*What you need to do*:
Please print every line from the one containing "orange headphones: 0 -> 2" through the last line of the records below, exactly as written and nothing more.

*Data for this exercise*:
○ ○ ○ ○ ○ ○ ○
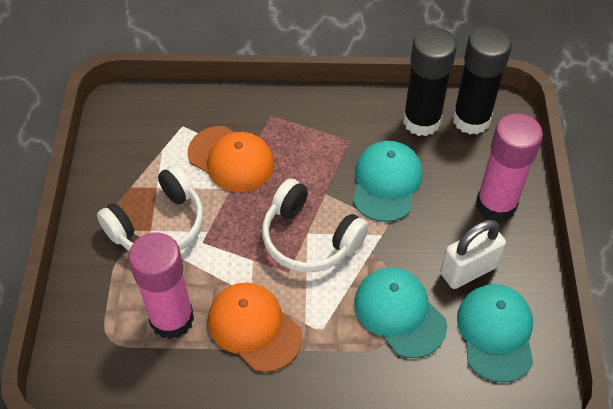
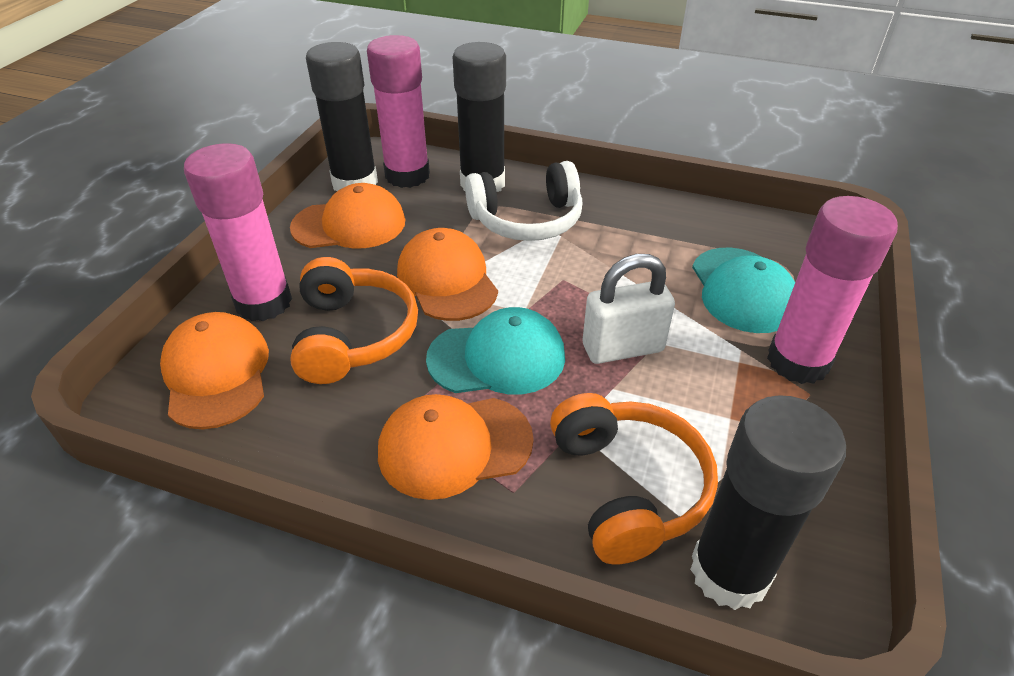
black glue stick: 2 -> 3
orange cap: 2 -> 4
orange headphones: 0 -> 2
pink glue stick: 2 -> 3
turquoise cap: 3 -> 2
white headphones: 2 -> 1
○ ○ ○ ○ ○ ○ ○
*Written solution*:
orange headphones: 0 -> 2
pink glue stick: 2 -> 3
turquoise cap: 3 -> 2
white headphones: 2 -> 1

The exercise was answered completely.